GIVEN EXERCISE -
Update the data from the line containing "gray line: moved 6 px left" down to the line containing "cyan star: moved 5 px right, 3 px down" by changing "cyan" to "teal" and keeping everything else the same. Omit the pictures from your answer.

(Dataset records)
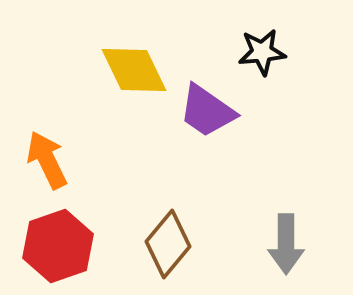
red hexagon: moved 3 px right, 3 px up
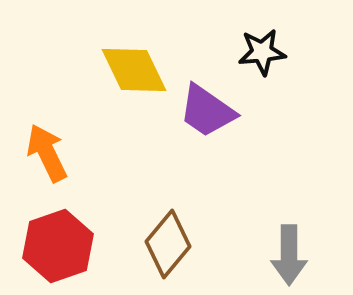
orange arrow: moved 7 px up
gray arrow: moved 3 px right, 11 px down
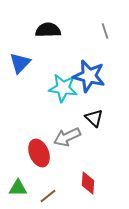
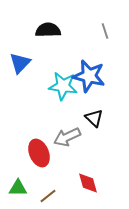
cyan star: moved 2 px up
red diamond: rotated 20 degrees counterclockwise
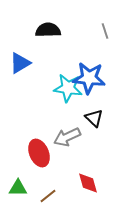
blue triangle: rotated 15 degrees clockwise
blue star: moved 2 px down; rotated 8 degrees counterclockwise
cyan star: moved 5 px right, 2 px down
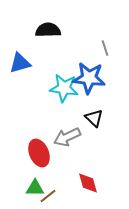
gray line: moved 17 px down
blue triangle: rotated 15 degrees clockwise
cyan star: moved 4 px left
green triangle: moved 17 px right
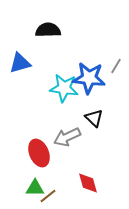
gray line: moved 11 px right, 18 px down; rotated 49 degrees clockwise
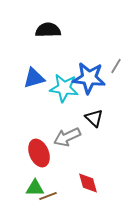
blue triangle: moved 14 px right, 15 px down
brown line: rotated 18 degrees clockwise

* * *

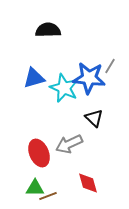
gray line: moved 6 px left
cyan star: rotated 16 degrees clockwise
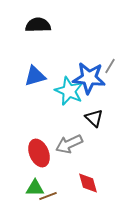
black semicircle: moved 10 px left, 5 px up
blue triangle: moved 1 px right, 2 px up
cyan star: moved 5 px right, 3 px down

PROBLEM SOLUTION -
gray line: moved 6 px left
teal star: rotated 16 degrees clockwise
black semicircle: moved 10 px left, 5 px up
blue triangle: moved 1 px right, 2 px up
teal star: moved 5 px right, 3 px down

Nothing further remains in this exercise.